*** RECORDS SUPPLIED Section Begins ***

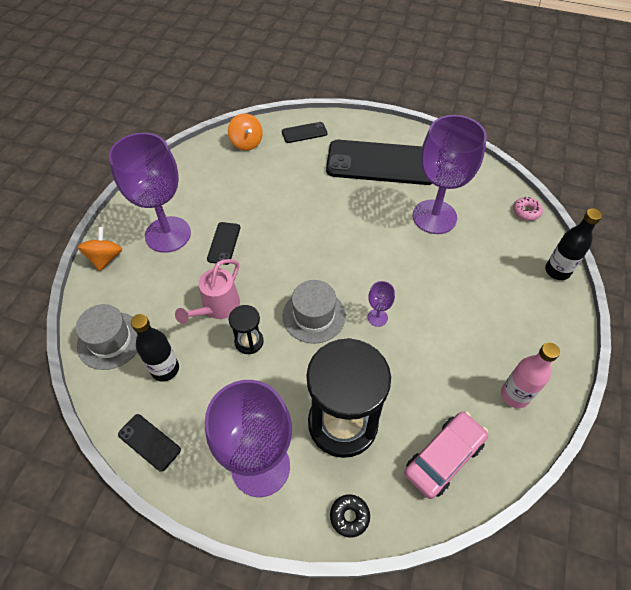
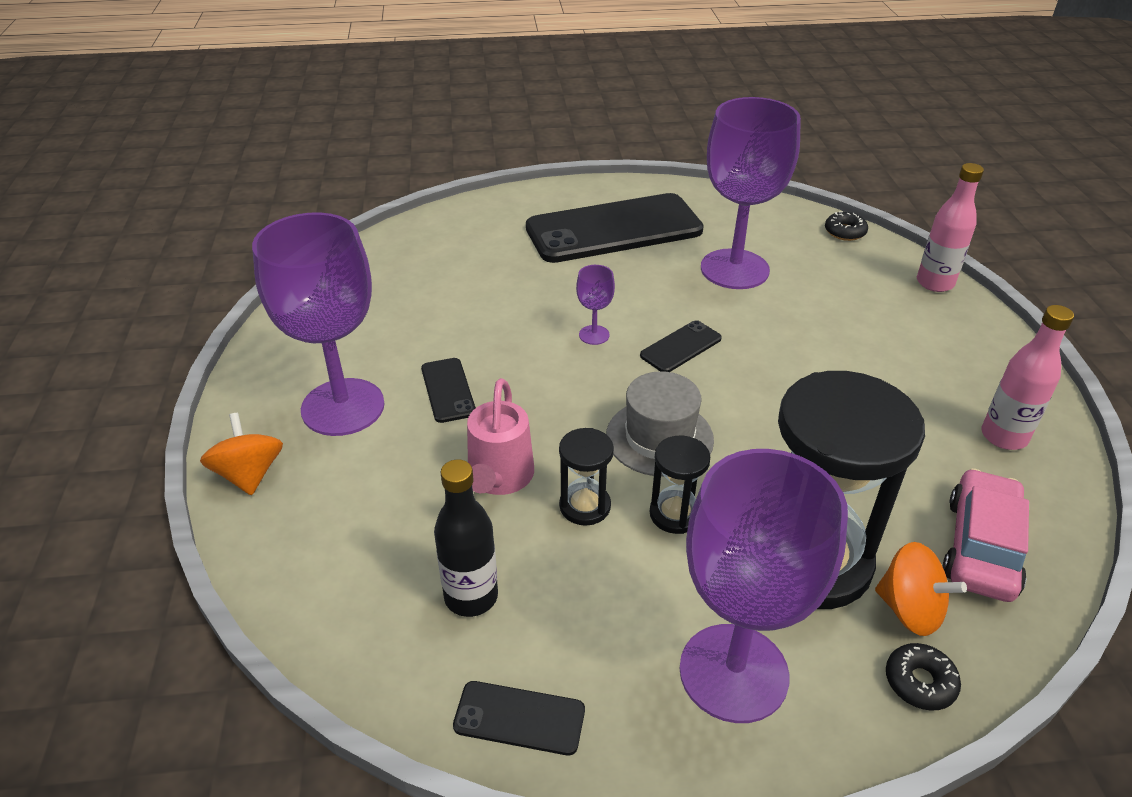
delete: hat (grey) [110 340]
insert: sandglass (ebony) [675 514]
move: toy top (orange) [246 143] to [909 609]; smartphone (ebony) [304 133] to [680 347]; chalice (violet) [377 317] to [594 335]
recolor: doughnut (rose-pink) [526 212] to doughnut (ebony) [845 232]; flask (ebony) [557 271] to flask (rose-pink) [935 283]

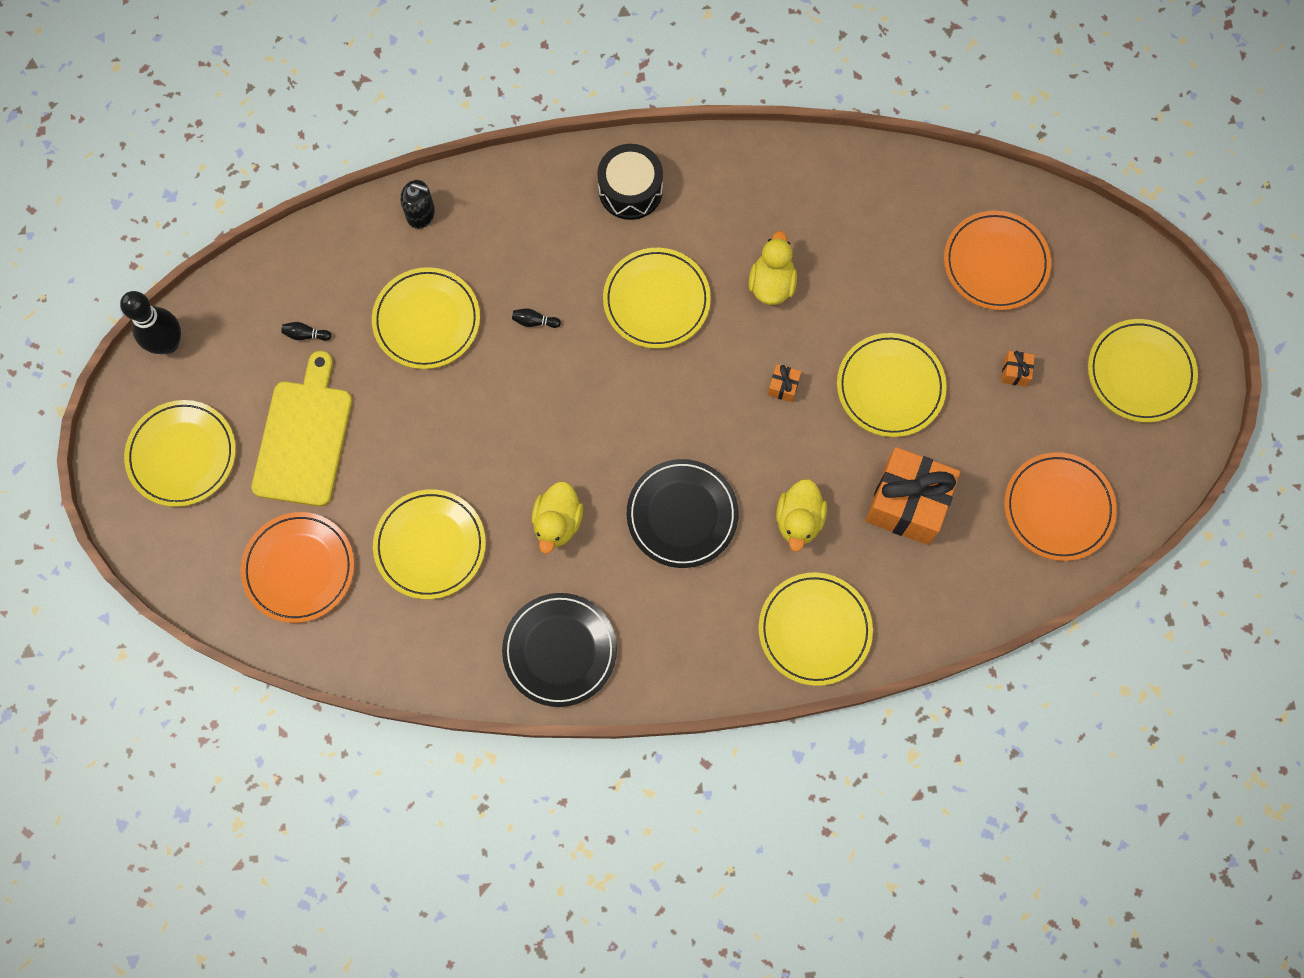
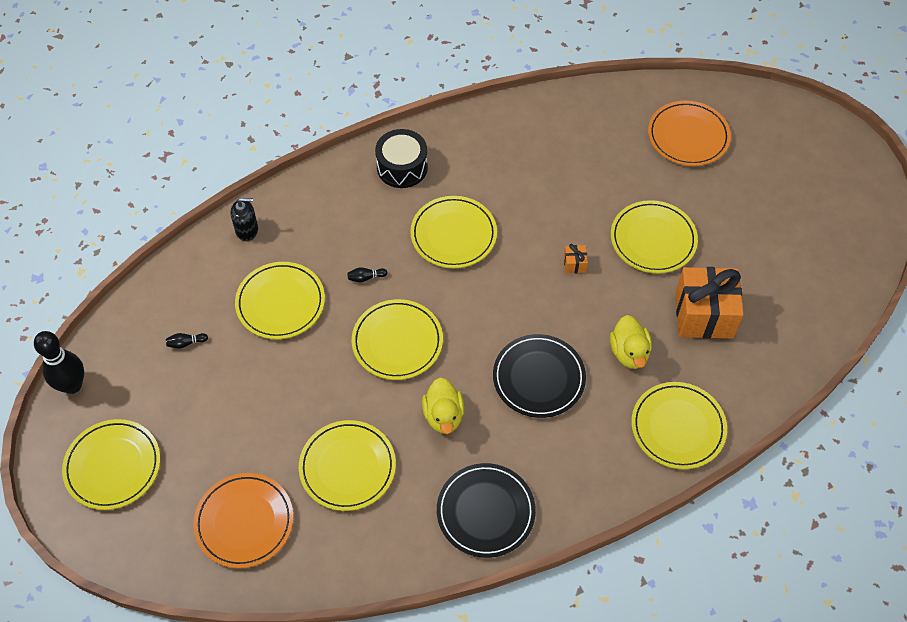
delete: rubber duck (yellow) [771 284]; cutting board (yellow) [304 438]; wrapped gift (orange) [1015 372]; plate (orange) [1058 508]
move: plate (yellow) [1140 373] to [397 342]

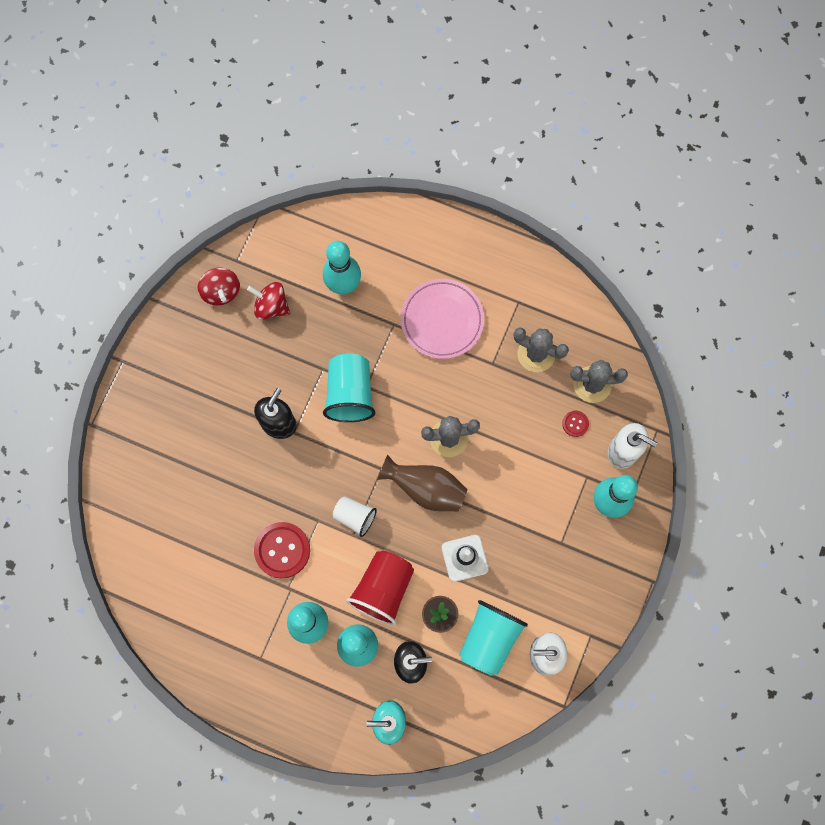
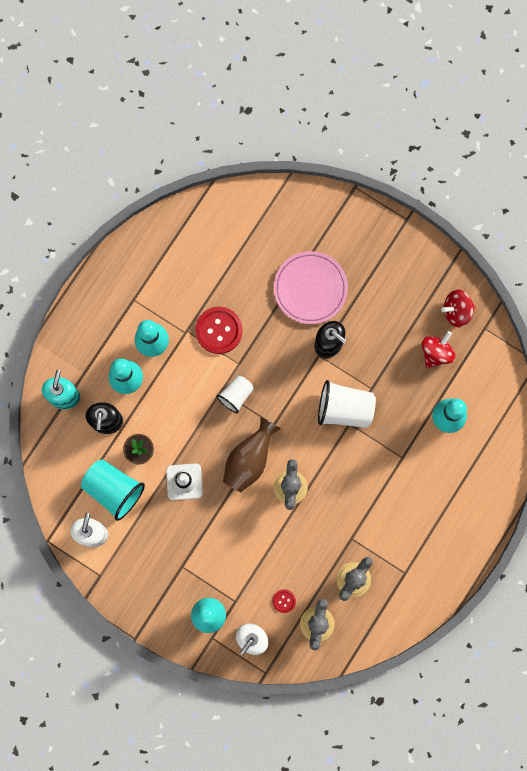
delete: tumbler (scarlet) [383 589]
move: plate (rose-pink) [442 320] to [310 288]
recolor: tumbler (teal) [350 394] to tumbler (white) [344 409]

*** RECORDS SUPPLIED Section Ends ***

WHAT IS BEING ASKED: Please write the material out again exactly as shown above, minus any pictures.

ANSWER SPACE:
delete: hat (grey) [110 340]
insert: sandglass (ebony) [675 514]
move: toy top (orange) [246 143] to [909 609]; smartphone (ebony) [304 133] to [680 347]; chalice (violet) [377 317] to [594 335]
recolor: doughnut (rose-pink) [526 212] to doughnut (ebony) [845 232]; flask (ebony) [557 271] to flask (rose-pink) [935 283]

delete: rubber duck (yellow) [771 284]; cutting board (yellow) [304 438]; wrapped gift (orange) [1015 372]; plate (orange) [1058 508]
move: plate (yellow) [1140 373] to [397 342]

delete: tumbler (scarlet) [383 589]
move: plate (rose-pink) [442 320] to [310 288]
recolor: tumbler (teal) [350 394] to tumbler (white) [344 409]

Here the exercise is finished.